▶ Exercise instructions
Every entry that follows must be written out exactly, apart from its pictures.

▶ Task input
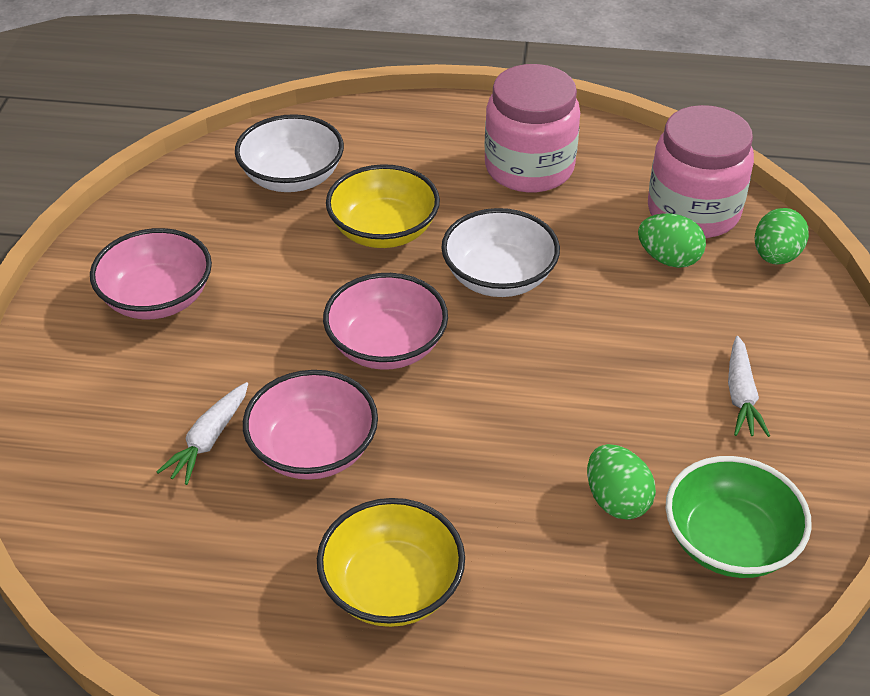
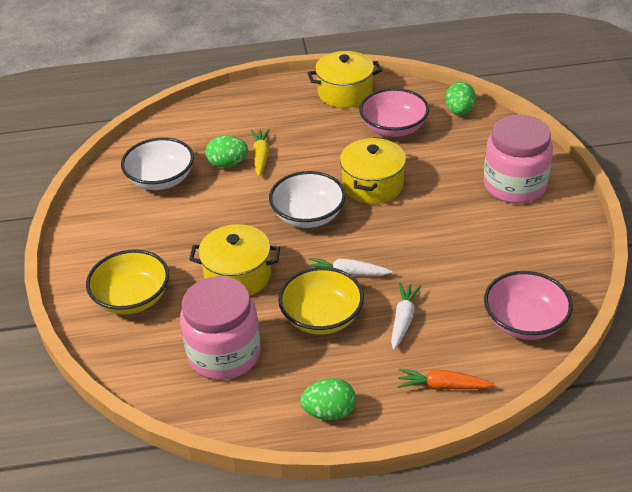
green bowl: 1 -> 0
orange carrot: 0 -> 1
pink bowl: 3 -> 2
yellow carrot: 0 -> 1
yellow pot: 0 -> 3

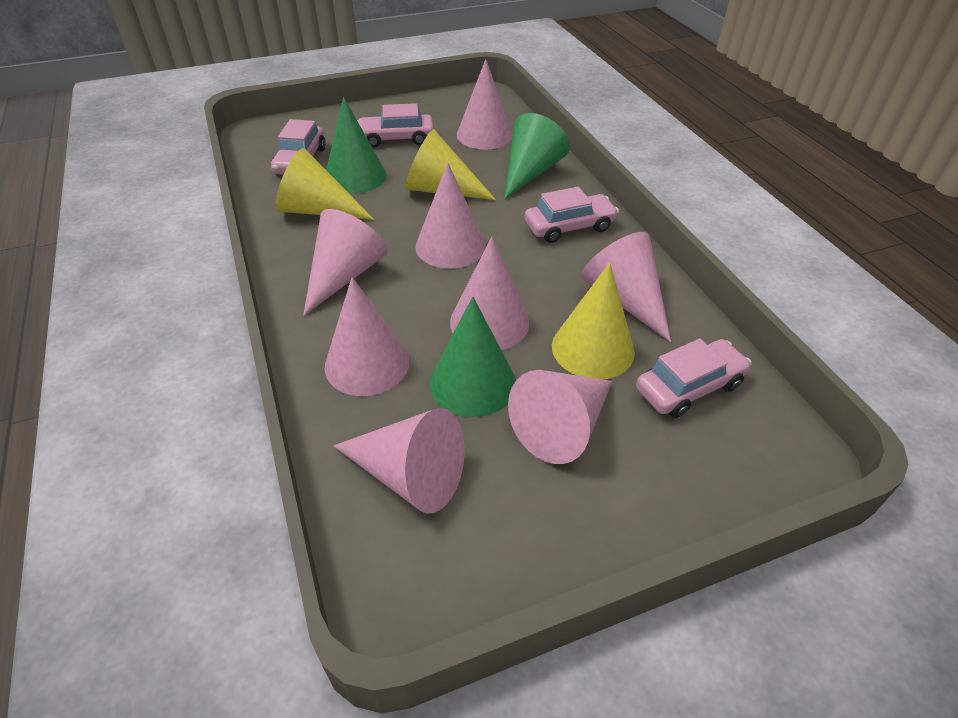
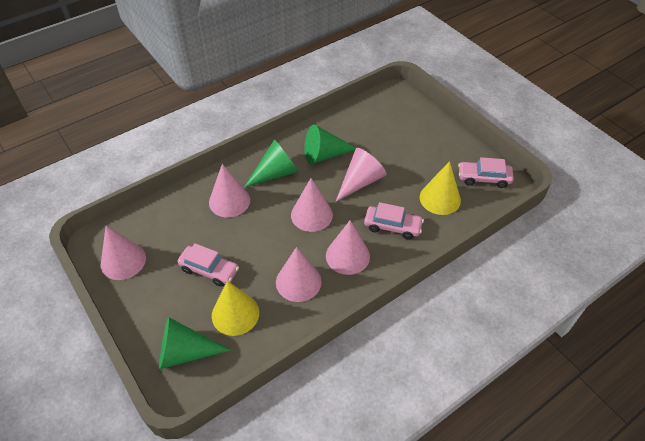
pink car: 4 -> 3
pink cone: 8 -> 6
yellow cone: 3 -> 2

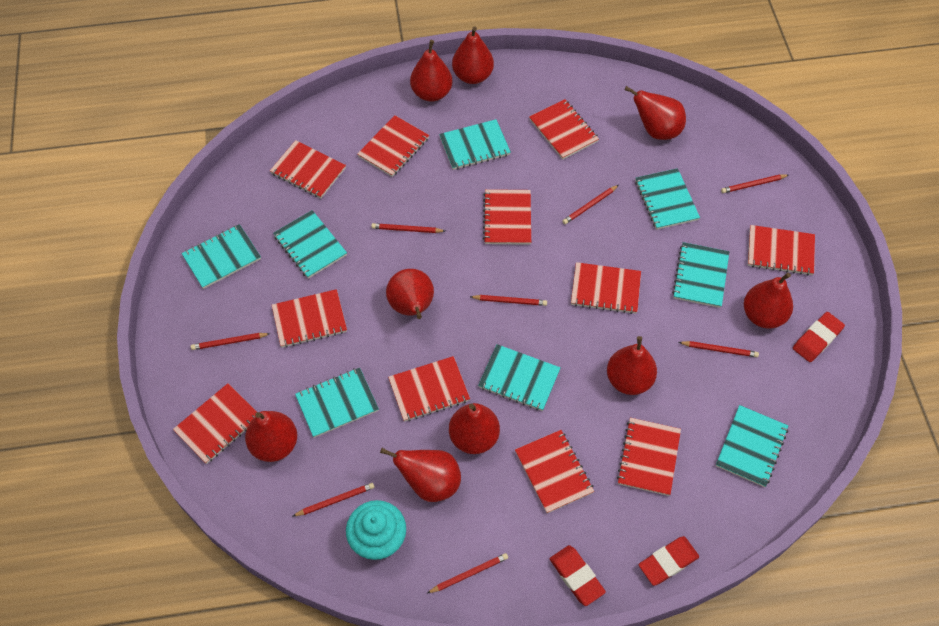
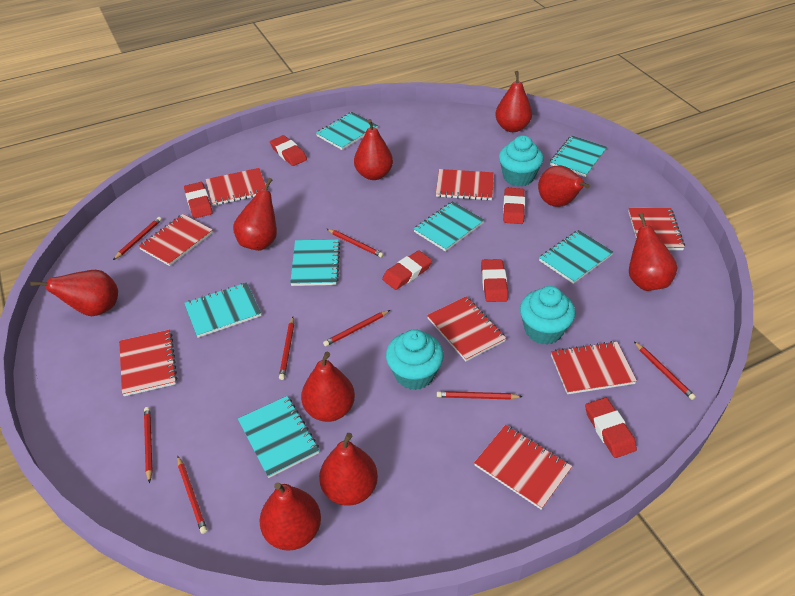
red eraser: 3 -> 6
red notebook: 11 -> 8
turquoise cupcake: 1 -> 3
turquoise notebook: 8 -> 7

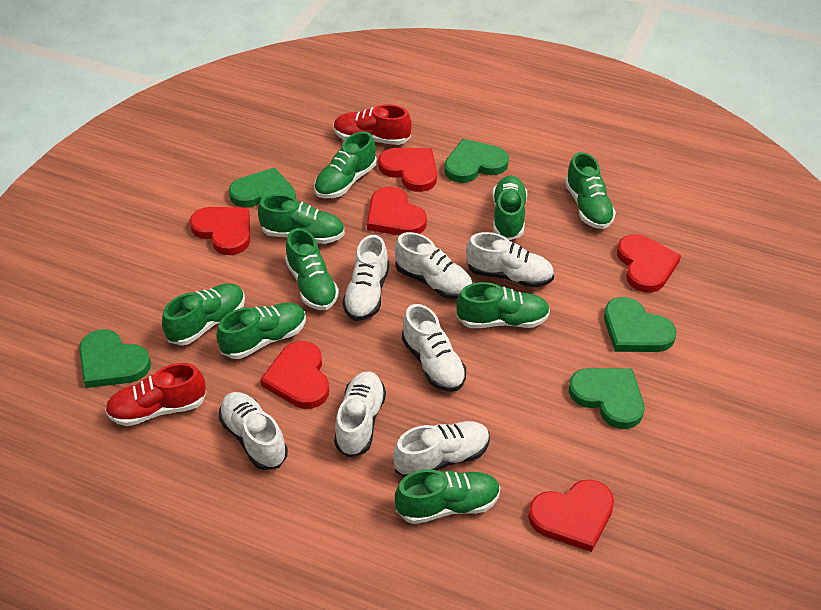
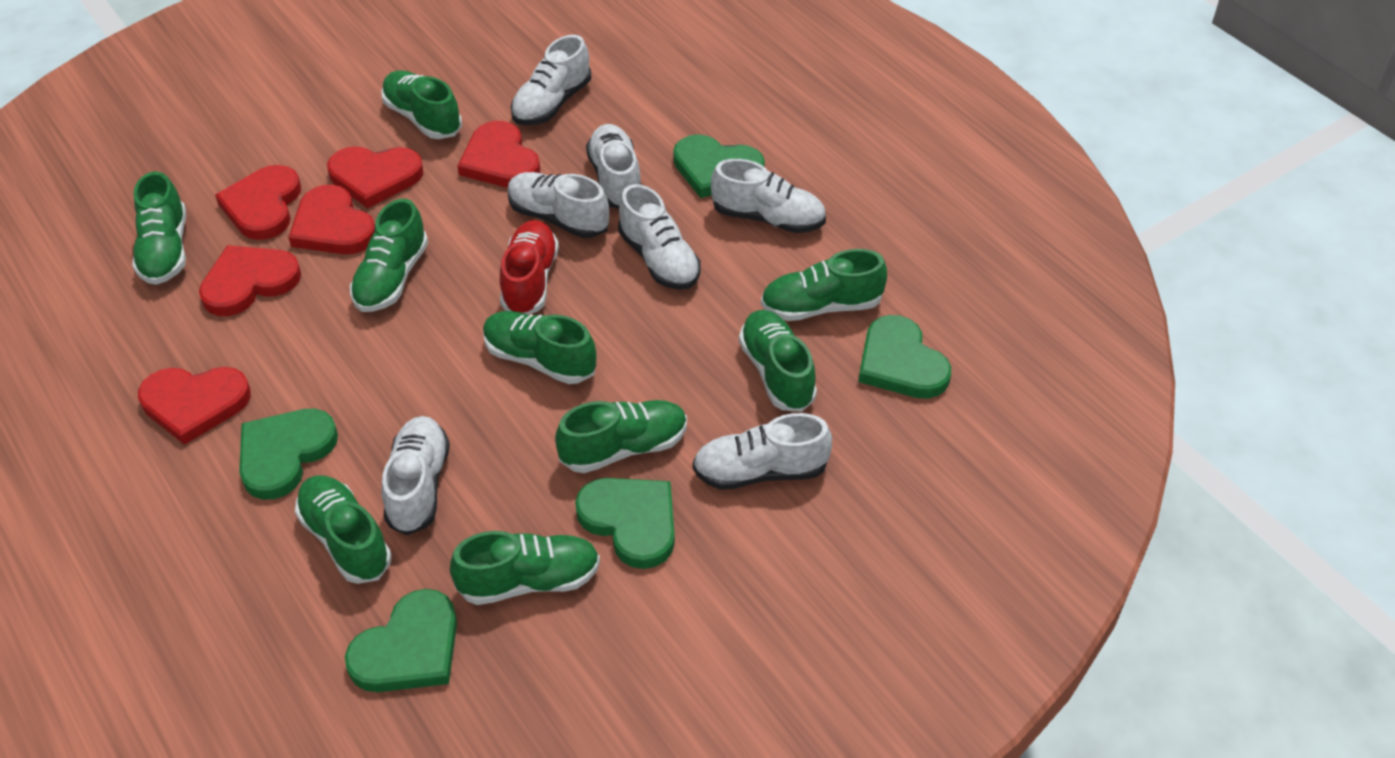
red shoe: 2 -> 1

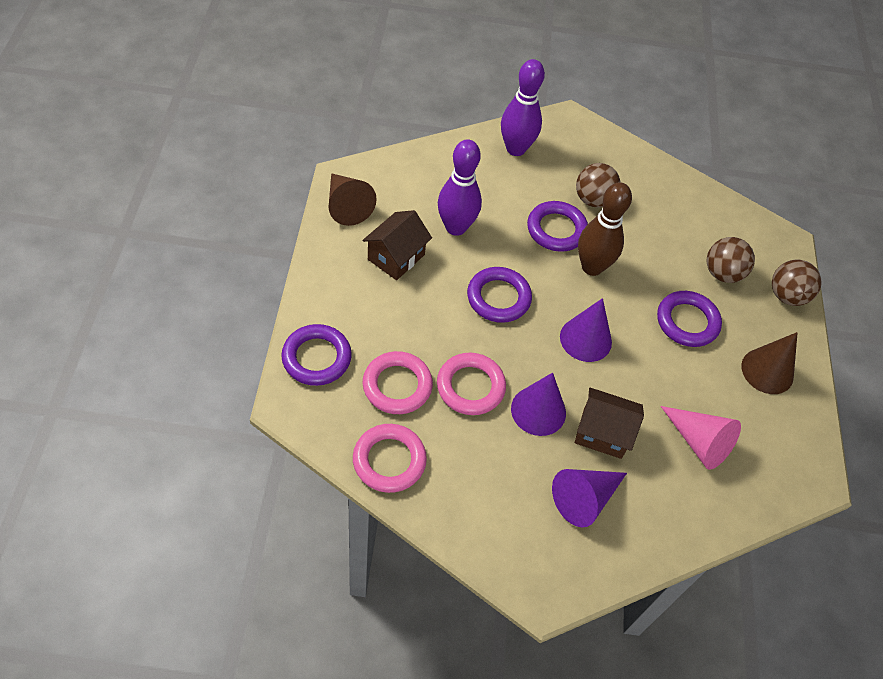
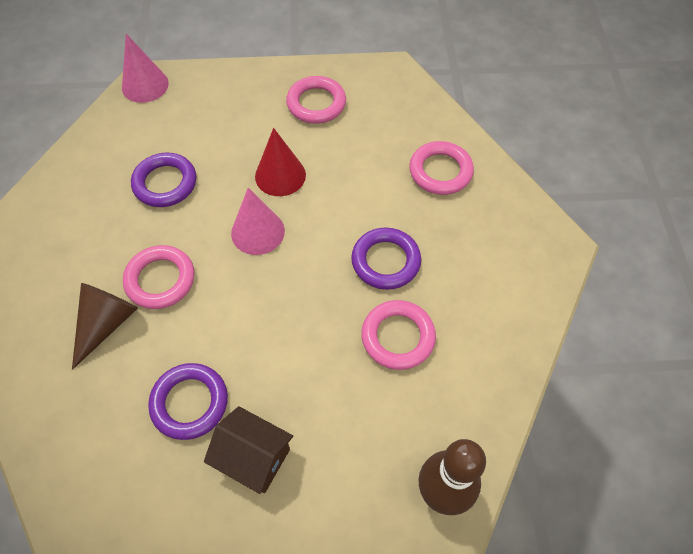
brown ball: 3 -> 0
brown cone: 2 -> 1
brown house: 2 -> 1
pink cone: 1 -> 2
pink ring: 3 -> 4
purple bowling pin: 2 -> 0
purple cone: 3 -> 0
purple ring: 4 -> 3
red cone: 0 -> 1

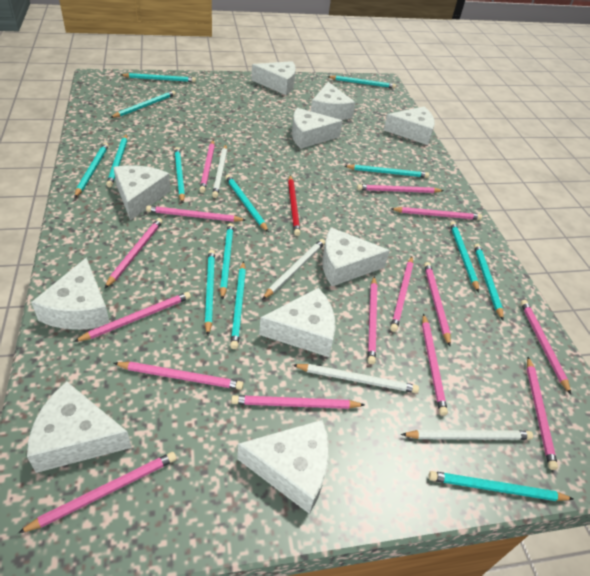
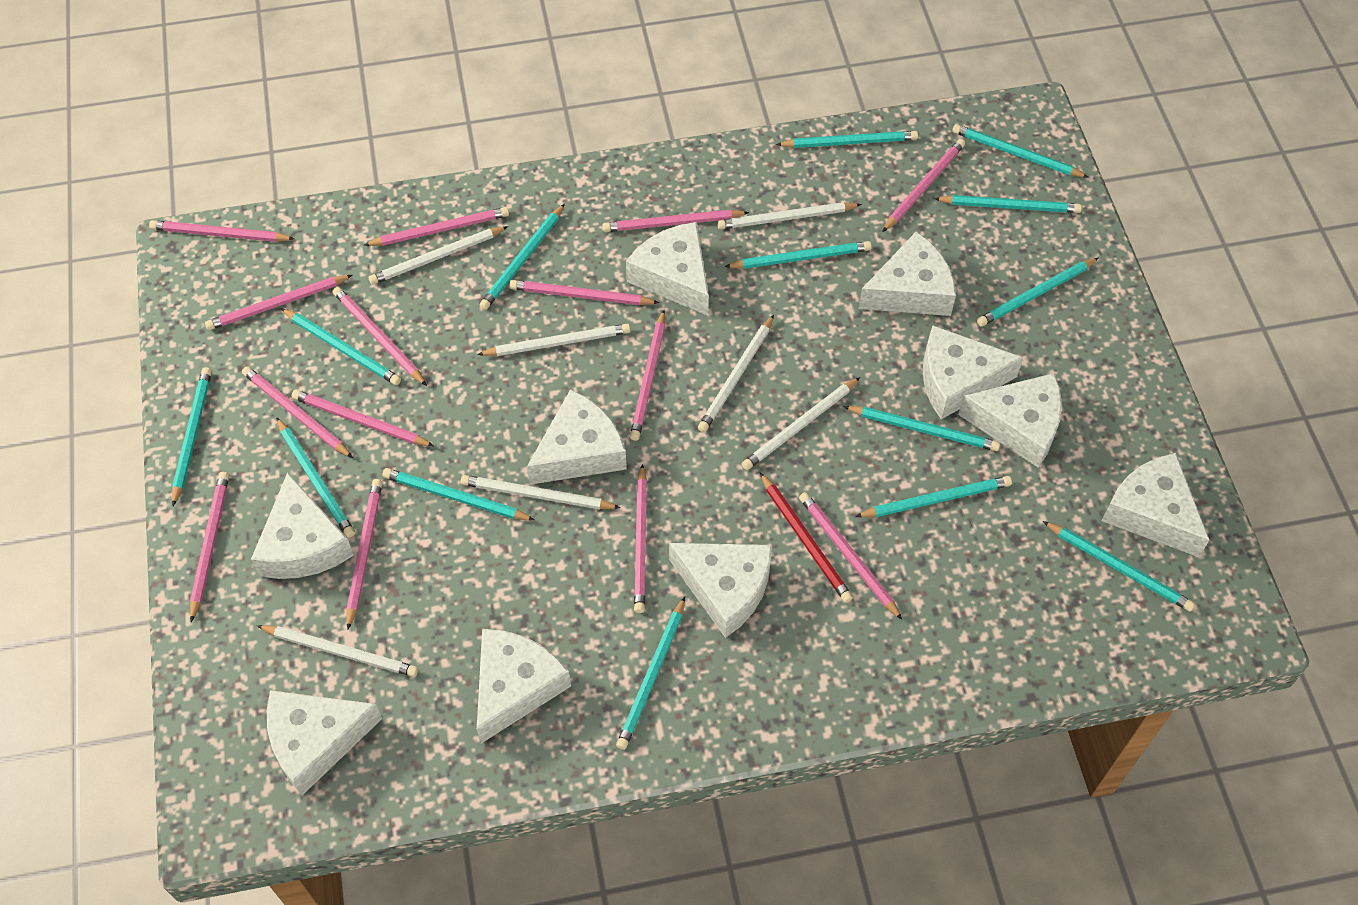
pink pencil: 15 -> 14
white pencil: 4 -> 7

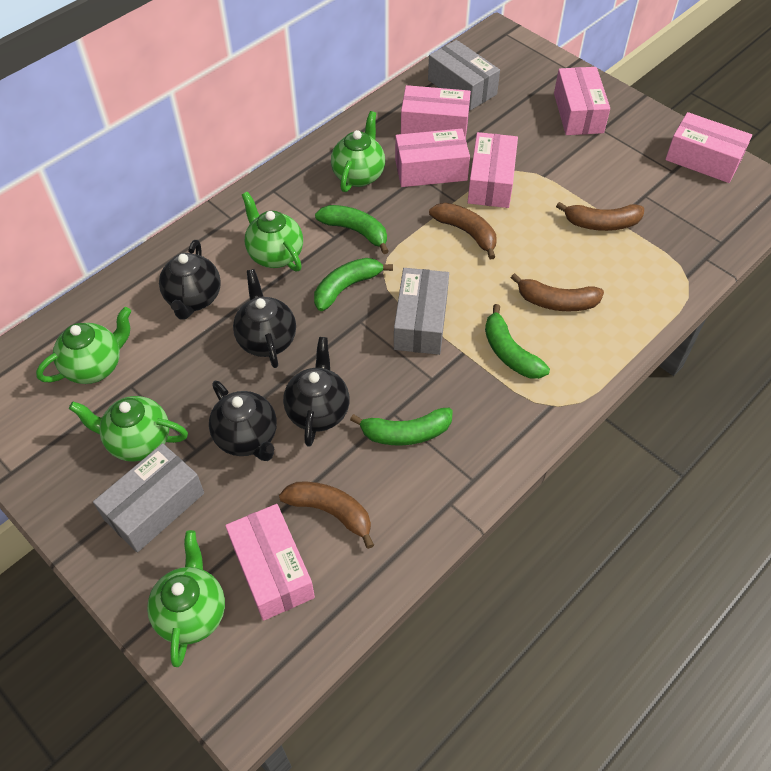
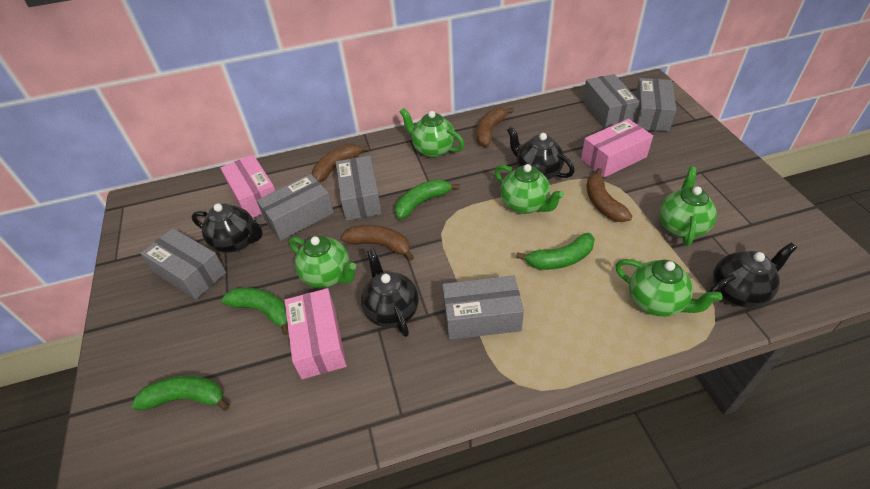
grey box: 3 -> 6
pink box: 6 -> 3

▶ Task output
green bowl: 1 -> 0
orange carrot: 0 -> 1
pink bowl: 3 -> 2
yellow carrot: 0 -> 1
yellow pot: 0 -> 3

pink car: 4 -> 3
pink cone: 8 -> 6
yellow cone: 3 -> 2

red eraser: 3 -> 6
red notebook: 11 -> 8
turquoise cupcake: 1 -> 3
turquoise notebook: 8 -> 7

red shoe: 2 -> 1

brown ball: 3 -> 0
brown cone: 2 -> 1
brown house: 2 -> 1
pink cone: 1 -> 2
pink ring: 3 -> 4
purple bowling pin: 2 -> 0
purple cone: 3 -> 0
purple ring: 4 -> 3
red cone: 0 -> 1

pink pencil: 15 -> 14
white pencil: 4 -> 7

grey box: 3 -> 6
pink box: 6 -> 3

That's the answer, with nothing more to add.